Work request: Each line from the one that holds "ENC pin CLK: D8 -> RX" to the end of the records is to be retyped exactly. Pictures are not part of the copy.

Dataset excerpts:

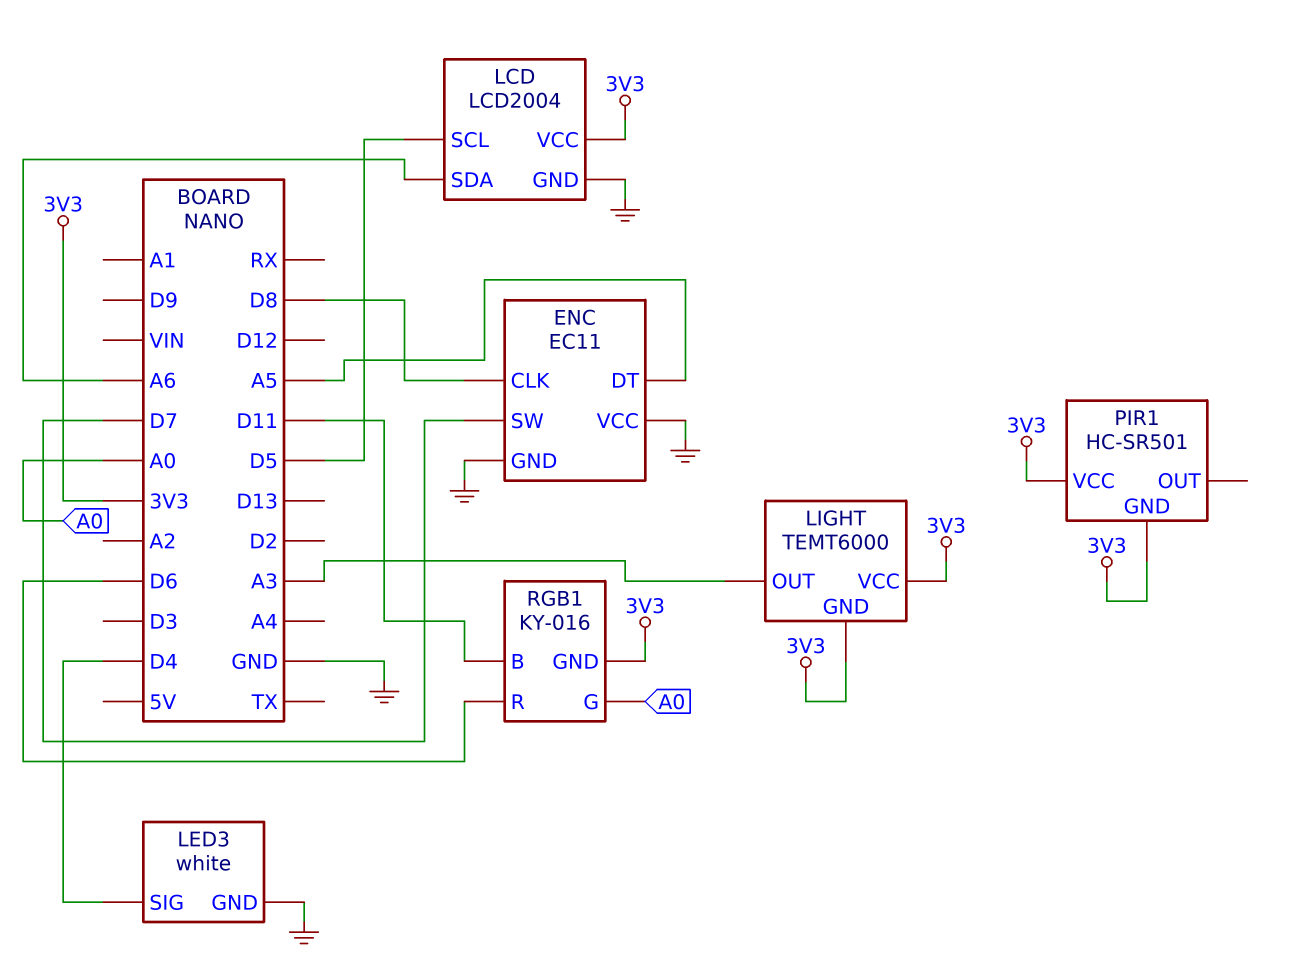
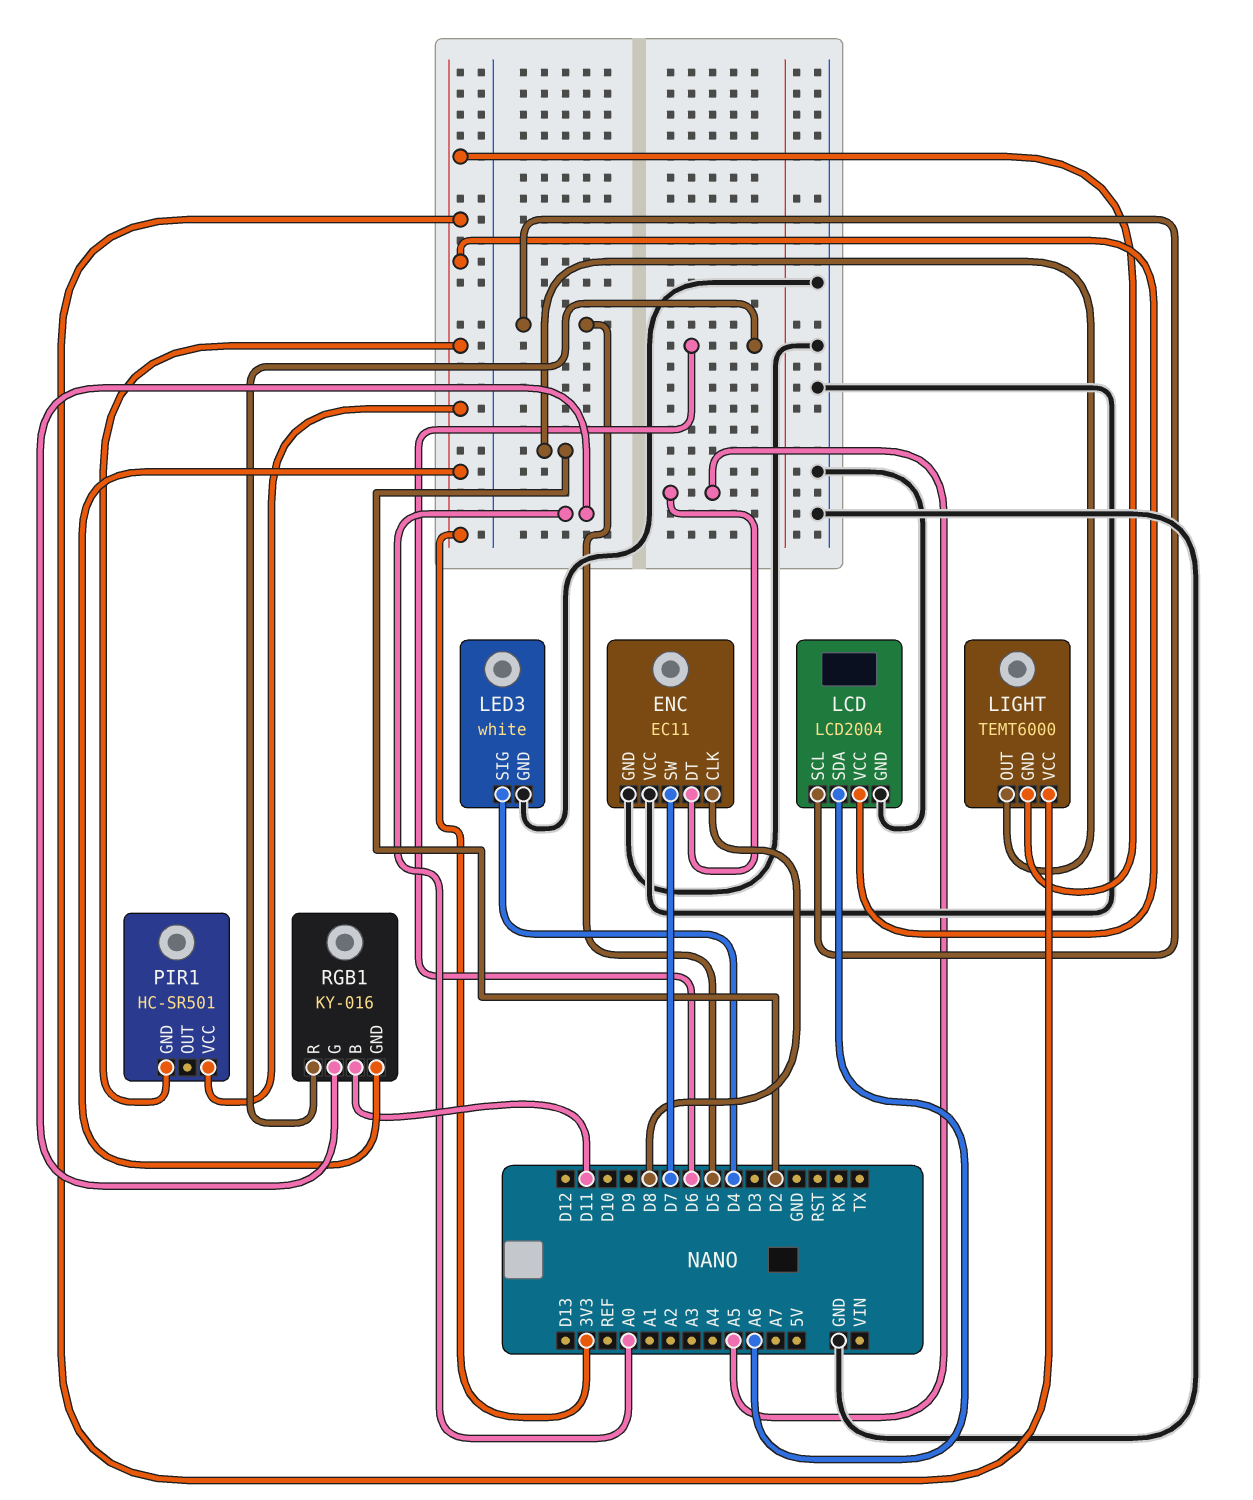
LIGHT pin OUT: A3 -> D2

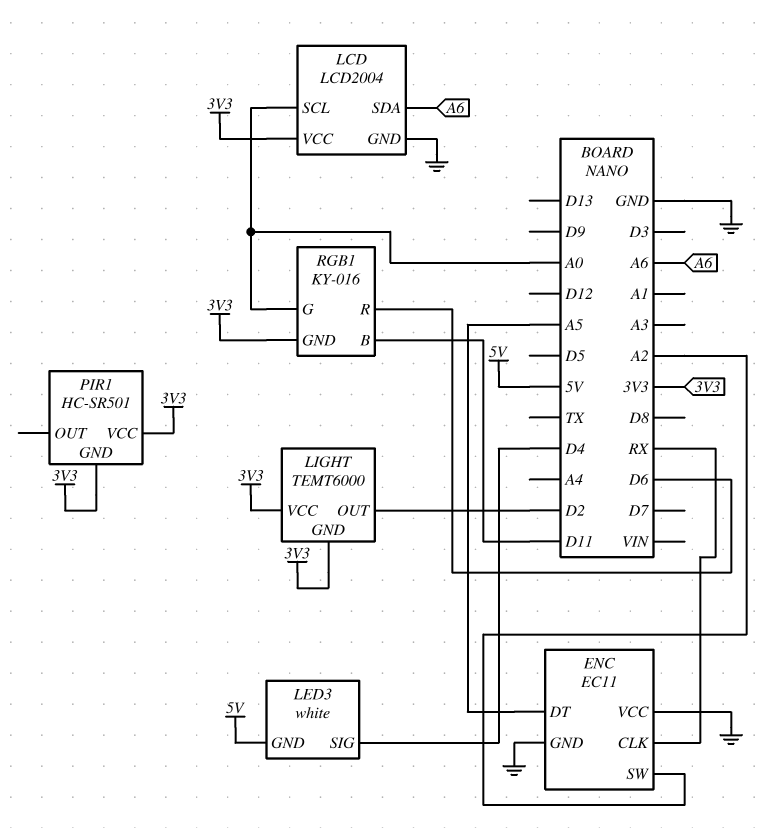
ENC pin CLK: D8 -> RX
ENC pin SW: D7 -> A2
LCD pin SCL: D5 -> A0
LED3 pin GND: GND -> 5V

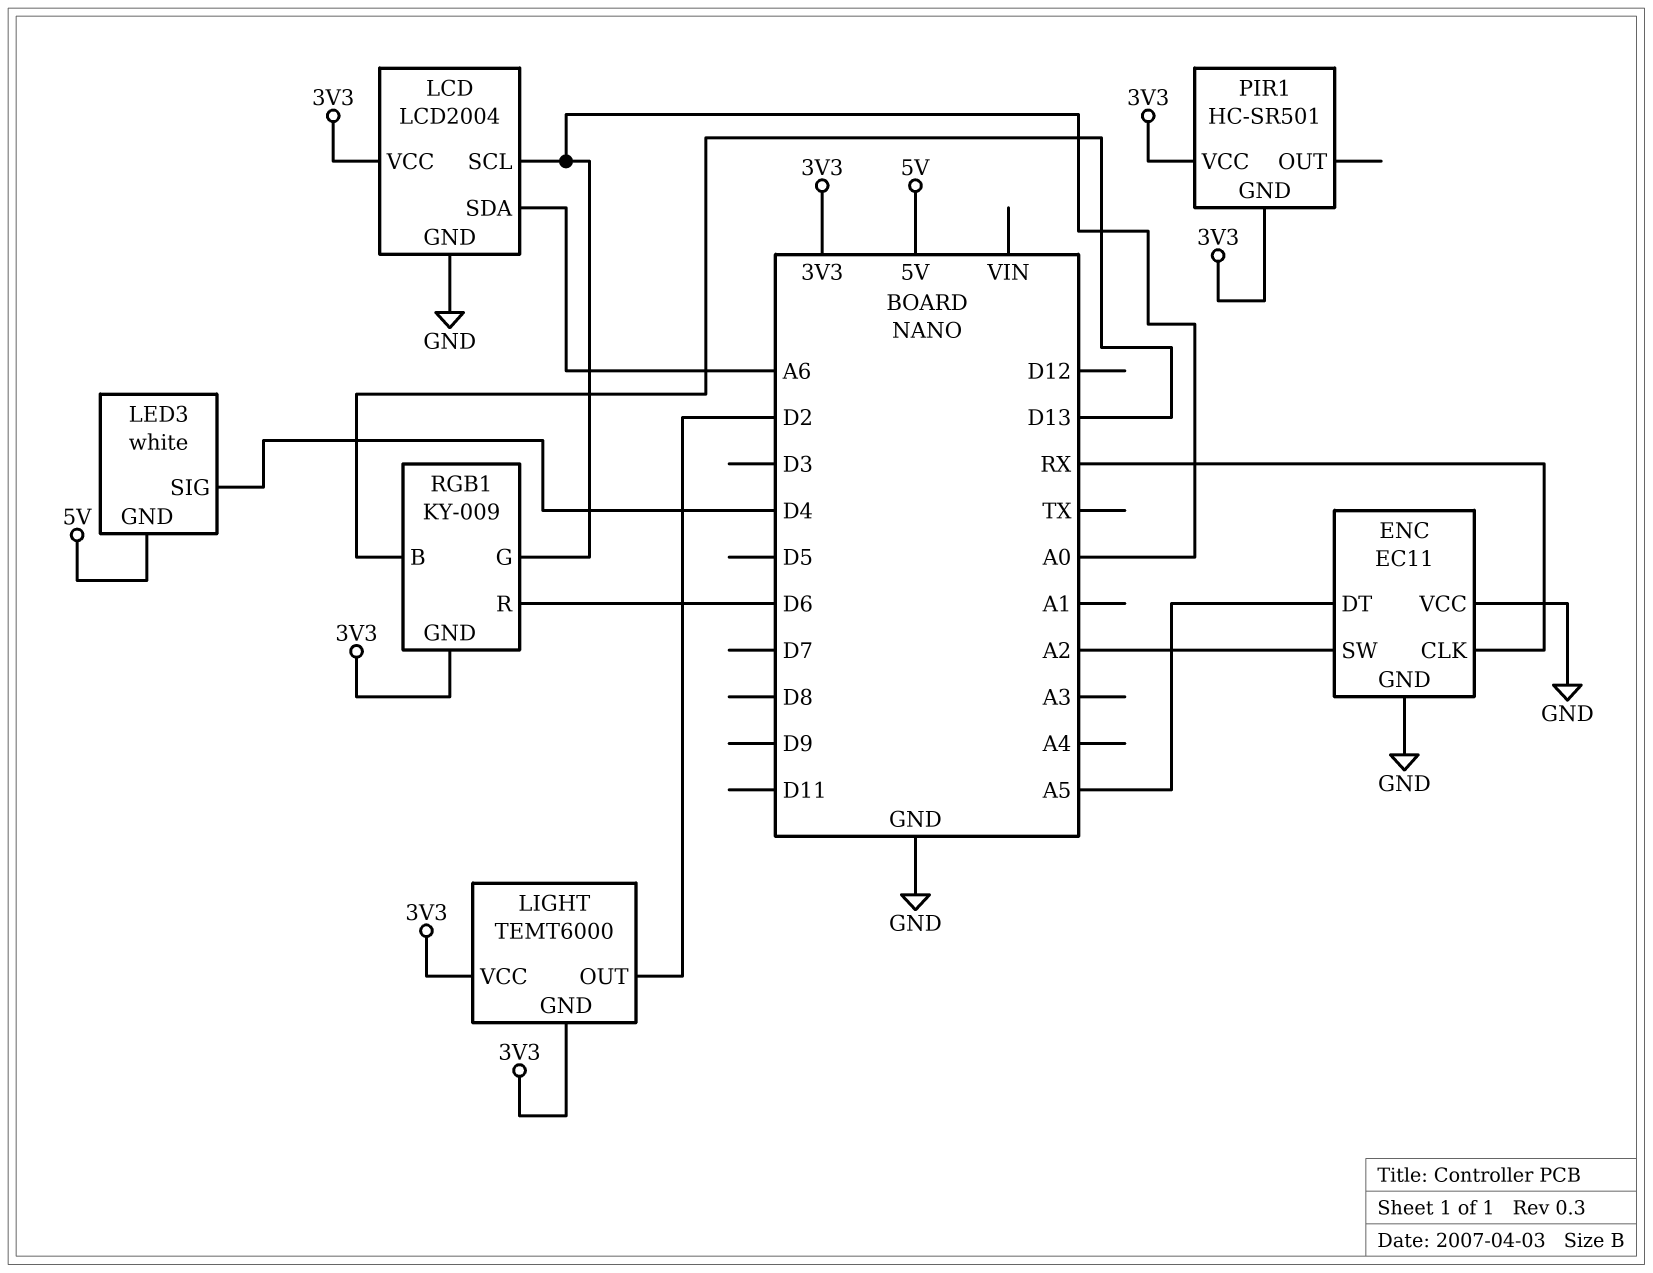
RGB1: KY-016 -> KY-009
RGB1 pin B: D11 -> D13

Result of the exercise:
ENC pin CLK: D8 -> RX
ENC pin SW: D7 -> A2
LCD pin SCL: D5 -> A0
LED3 pin GND: GND -> 5V

RGB1: KY-016 -> KY-009
RGB1 pin B: D11 -> D13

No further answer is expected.